Problem:
Take the lines below beginning at the line that has "red cupcake: 6 -> 7" and stopping after the line that has "yellow lemon: 3 -> 4", and print them exactly as they are, with no other lines.

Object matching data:
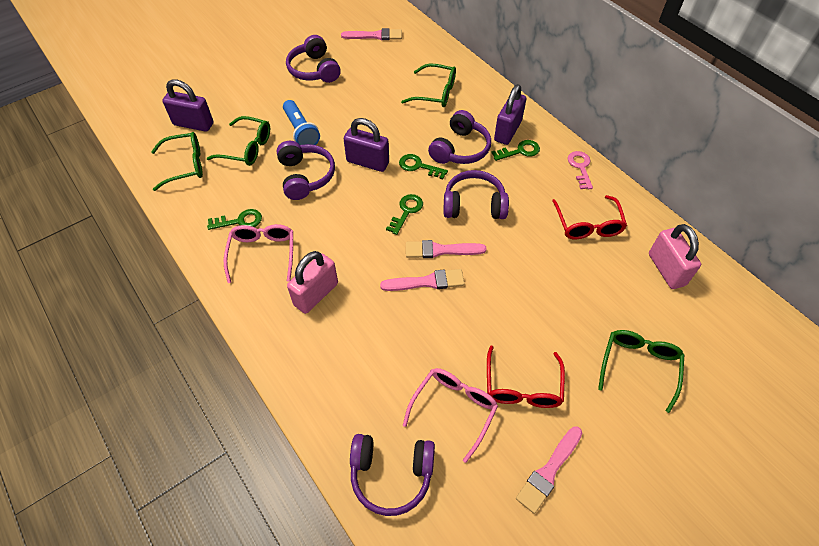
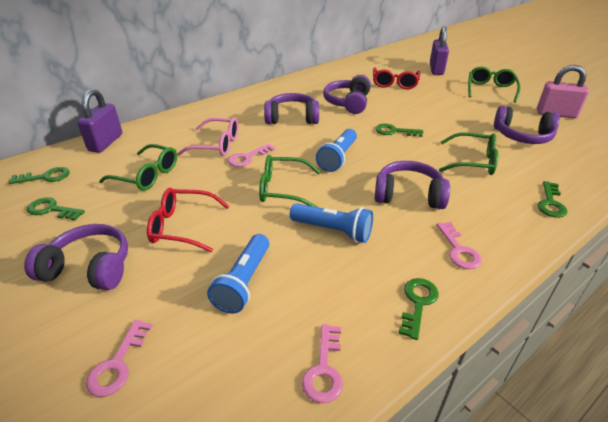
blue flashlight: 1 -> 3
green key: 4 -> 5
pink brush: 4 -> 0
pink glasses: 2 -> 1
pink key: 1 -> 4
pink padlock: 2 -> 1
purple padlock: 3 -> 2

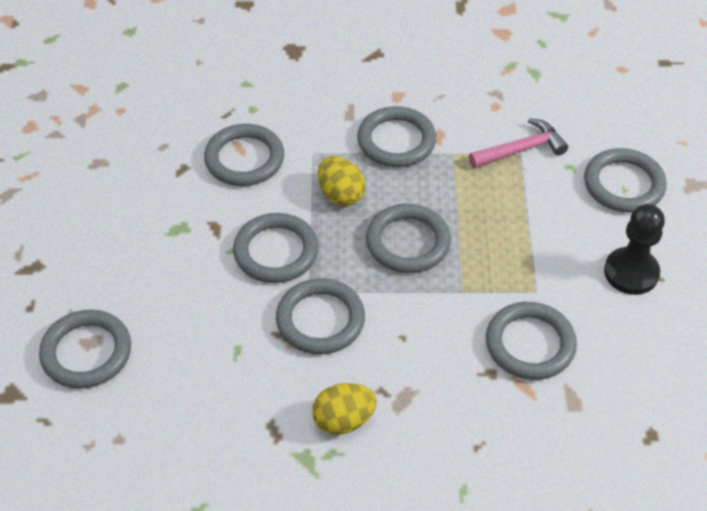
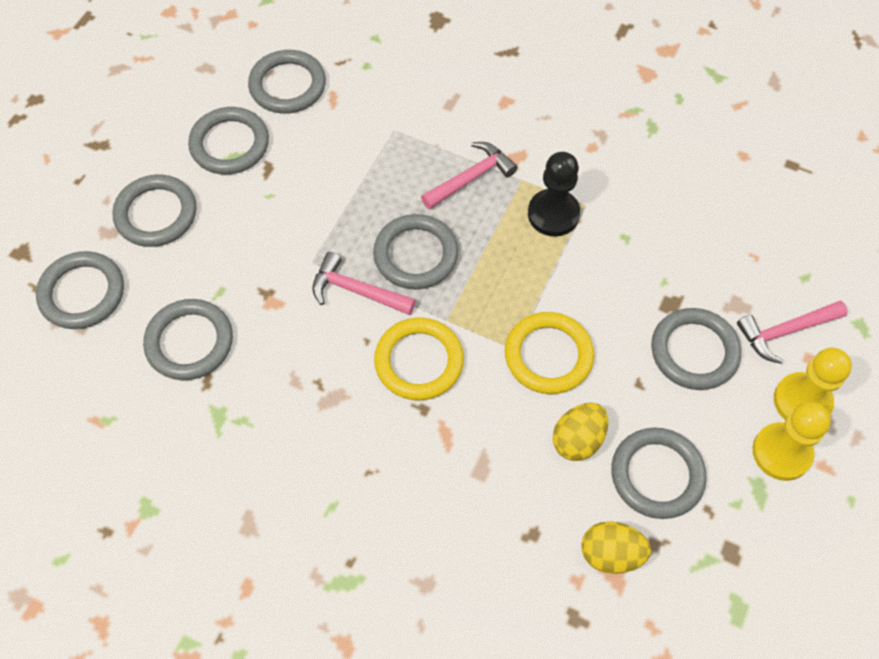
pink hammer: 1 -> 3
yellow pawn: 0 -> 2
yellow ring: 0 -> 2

---

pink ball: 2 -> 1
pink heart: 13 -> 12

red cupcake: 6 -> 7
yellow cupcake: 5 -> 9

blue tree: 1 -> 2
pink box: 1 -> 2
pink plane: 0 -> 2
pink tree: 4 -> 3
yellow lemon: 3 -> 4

Result for this task:
red cupcake: 6 -> 7
yellow cupcake: 5 -> 9

blue tree: 1 -> 2
pink box: 1 -> 2
pink plane: 0 -> 2
pink tree: 4 -> 3
yellow lemon: 3 -> 4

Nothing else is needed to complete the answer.